== EXTRACTED INFORMATION ==
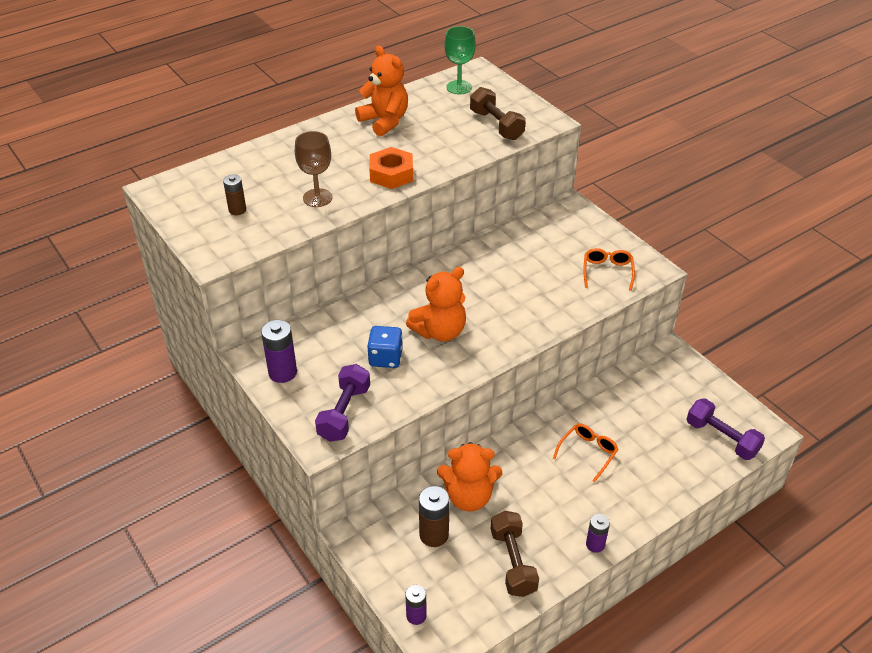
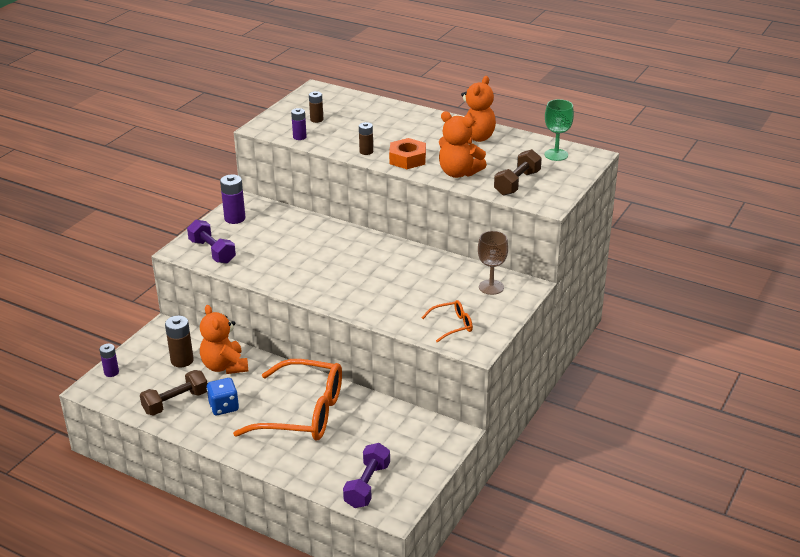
camera: 65 degrees right, 10 degrees down
brown goblet [295,131,333,207] -> brown goblet moved to [478,231,508,295]
purple dumbbell [315,364,370,442] -> purple dumbbell turned 60 degrees clockwise [187,220,236,264]
blue dice [367,326,403,368] -> blue dice moved to [207,378,239,415]
orange teddy bear [406,267,466,342] -> orange teddy bear moved to [439,111,487,178]
orange glasses [553,423,619,483] -> orange glasses [233,359,342,440], size x2.26
purple battery [586,514,610,553] -> purple battery moved to [291,108,307,140]
none -> brown battery [359,122,373,155]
===
Would you write out all of the data exactly as it stands, without the pictures?

▸ ANSWER BOX:
camera: 65 degrees right, 10 degrees down
brown goblet [295,131,333,207] -> brown goblet moved to [478,231,508,295]
purple dumbbell [315,364,370,442] -> purple dumbbell turned 60 degrees clockwise [187,220,236,264]
blue dice [367,326,403,368] -> blue dice moved to [207,378,239,415]
orange teddy bear [406,267,466,342] -> orange teddy bear moved to [439,111,487,178]
orange glasses [553,423,619,483] -> orange glasses [233,359,342,440], size x2.26
purple battery [586,514,610,553] -> purple battery moved to [291,108,307,140]
none -> brown battery [359,122,373,155]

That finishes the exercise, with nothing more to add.